GIVEN DATA Start Marker

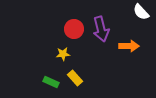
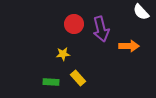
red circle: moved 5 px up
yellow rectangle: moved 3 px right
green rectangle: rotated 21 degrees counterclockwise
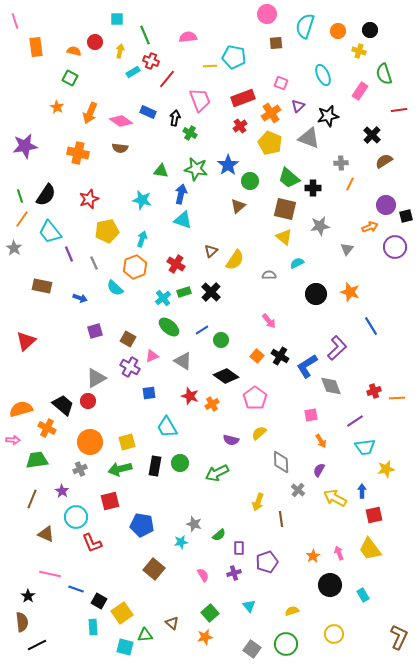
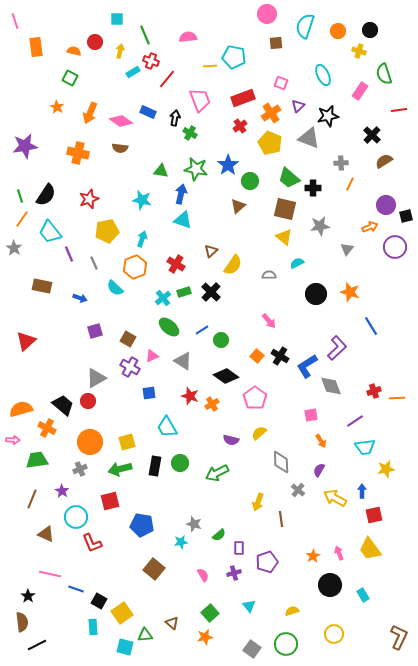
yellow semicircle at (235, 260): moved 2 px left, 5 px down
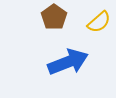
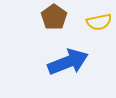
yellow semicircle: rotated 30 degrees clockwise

GIVEN DATA End Marker
GIVEN DATA Start Marker

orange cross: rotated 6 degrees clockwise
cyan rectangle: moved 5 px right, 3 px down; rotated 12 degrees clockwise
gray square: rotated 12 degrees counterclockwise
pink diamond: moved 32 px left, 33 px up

GIVEN DATA End Marker
GIVEN DATA Start Marker

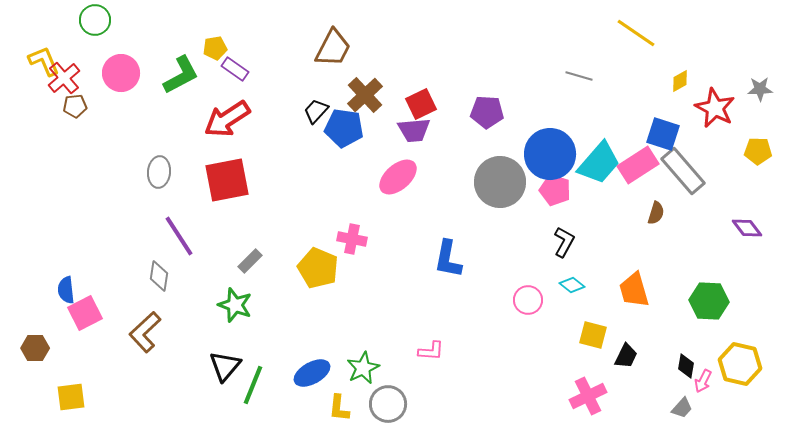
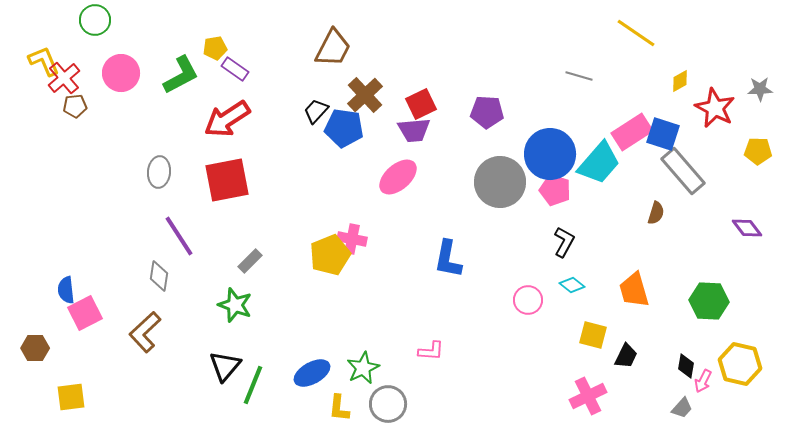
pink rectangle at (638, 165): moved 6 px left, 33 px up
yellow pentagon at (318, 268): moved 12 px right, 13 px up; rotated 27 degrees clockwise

GIVEN DATA End Marker

EXERCISE GOAL => Repeat exactly, and only, the entries from the line with "yellow rectangle: moved 3 px right" through the line with "yellow semicircle: rotated". Pictures are skipped.

TASK ANSWER =>
yellow rectangle: moved 3 px right
green rectangle: rotated 21 degrees counterclockwise
yellow semicircle at (235, 260): moved 2 px left, 5 px down
yellow semicircle: rotated 30 degrees clockwise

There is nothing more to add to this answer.